__JOB__. State how many of the lines below contain the string "pants". Give only the number.

>> Start DATASET ENTRIES

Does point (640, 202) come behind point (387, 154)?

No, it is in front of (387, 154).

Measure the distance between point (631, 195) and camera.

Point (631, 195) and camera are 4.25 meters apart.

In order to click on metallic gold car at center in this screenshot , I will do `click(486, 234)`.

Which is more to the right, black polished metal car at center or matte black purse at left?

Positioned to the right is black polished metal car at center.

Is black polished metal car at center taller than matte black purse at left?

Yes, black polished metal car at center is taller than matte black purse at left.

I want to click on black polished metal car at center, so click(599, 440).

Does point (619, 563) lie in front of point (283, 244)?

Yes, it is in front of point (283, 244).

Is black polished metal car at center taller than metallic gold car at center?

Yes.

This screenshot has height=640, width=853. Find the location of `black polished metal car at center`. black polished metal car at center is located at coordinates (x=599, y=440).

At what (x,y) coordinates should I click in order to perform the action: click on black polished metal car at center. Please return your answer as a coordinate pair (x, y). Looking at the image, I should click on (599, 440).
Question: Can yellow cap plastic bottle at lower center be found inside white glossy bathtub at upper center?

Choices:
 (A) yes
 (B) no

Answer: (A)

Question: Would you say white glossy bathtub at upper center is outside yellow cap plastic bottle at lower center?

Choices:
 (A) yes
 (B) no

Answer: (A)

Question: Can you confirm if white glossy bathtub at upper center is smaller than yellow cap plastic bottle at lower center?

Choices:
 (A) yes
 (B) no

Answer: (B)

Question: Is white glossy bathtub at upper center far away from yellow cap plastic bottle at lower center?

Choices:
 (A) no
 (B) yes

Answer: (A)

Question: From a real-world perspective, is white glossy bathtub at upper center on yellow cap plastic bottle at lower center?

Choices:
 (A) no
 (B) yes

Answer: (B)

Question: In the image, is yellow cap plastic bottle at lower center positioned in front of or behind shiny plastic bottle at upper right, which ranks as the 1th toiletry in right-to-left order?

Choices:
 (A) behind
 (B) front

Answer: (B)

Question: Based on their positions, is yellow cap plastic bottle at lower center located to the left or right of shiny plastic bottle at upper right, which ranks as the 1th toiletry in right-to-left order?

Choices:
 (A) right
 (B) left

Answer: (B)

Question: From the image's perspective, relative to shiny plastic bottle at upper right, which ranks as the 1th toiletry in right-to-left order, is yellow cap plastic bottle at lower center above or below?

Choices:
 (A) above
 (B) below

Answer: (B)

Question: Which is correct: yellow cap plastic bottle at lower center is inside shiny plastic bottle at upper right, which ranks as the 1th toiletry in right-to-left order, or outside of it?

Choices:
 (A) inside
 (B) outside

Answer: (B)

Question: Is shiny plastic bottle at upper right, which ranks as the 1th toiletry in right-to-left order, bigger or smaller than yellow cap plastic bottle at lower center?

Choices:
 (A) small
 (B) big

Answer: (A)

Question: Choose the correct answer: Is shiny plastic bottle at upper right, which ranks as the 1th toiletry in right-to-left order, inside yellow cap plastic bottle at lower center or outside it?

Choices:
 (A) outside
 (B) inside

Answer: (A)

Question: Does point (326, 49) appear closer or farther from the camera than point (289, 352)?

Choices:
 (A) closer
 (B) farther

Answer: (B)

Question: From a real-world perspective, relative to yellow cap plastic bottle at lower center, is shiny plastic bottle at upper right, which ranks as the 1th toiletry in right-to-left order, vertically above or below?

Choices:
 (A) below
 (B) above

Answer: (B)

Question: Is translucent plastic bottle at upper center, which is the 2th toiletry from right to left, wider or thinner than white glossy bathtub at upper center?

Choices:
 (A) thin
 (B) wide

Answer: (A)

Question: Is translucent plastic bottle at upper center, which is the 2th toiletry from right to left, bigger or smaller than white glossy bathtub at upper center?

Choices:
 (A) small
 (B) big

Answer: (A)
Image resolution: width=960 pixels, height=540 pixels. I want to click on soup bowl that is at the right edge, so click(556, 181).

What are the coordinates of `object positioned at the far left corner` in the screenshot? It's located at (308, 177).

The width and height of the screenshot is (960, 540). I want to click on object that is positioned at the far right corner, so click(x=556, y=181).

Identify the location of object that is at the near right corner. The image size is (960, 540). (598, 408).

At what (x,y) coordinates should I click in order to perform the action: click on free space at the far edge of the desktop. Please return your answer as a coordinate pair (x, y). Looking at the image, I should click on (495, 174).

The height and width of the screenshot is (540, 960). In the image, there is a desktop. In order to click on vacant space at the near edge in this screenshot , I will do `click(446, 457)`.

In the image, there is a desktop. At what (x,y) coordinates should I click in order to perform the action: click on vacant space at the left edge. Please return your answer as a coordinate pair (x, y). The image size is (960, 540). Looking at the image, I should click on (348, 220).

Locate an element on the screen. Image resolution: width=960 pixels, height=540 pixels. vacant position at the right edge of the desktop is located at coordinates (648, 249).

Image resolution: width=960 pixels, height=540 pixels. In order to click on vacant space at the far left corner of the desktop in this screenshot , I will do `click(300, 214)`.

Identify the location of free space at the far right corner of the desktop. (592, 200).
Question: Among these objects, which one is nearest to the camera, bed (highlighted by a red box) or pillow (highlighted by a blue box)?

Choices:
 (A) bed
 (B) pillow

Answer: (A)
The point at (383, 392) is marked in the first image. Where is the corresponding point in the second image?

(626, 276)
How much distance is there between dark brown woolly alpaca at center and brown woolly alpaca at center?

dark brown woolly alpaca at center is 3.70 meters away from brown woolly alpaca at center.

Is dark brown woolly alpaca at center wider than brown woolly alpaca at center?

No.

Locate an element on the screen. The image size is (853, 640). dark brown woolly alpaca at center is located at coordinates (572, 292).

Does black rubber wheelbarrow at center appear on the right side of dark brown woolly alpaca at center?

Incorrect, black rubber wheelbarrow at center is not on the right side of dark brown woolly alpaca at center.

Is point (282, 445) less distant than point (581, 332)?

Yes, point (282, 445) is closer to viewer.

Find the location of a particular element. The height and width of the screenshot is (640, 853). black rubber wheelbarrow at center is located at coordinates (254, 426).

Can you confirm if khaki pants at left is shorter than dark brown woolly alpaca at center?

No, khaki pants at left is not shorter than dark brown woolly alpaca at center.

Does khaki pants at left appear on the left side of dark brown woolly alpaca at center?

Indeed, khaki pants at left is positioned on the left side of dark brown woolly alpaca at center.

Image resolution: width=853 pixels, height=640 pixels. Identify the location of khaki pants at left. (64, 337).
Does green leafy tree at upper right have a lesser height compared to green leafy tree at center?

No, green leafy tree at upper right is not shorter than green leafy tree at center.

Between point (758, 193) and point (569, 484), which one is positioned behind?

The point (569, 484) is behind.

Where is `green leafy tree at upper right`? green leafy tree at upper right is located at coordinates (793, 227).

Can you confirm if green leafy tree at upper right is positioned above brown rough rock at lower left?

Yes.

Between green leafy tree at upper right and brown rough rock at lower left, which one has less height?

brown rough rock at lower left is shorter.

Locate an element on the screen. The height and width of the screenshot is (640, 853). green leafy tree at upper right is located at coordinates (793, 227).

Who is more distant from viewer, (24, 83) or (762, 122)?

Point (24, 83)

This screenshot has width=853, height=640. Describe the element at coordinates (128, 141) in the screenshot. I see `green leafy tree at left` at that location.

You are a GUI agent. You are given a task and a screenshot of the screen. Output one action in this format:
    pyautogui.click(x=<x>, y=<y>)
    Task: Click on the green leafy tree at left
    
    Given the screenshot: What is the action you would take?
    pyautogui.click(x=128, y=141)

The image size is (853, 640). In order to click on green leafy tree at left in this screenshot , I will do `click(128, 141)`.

>> End DATASET ENTRIES

__REPLY__. 5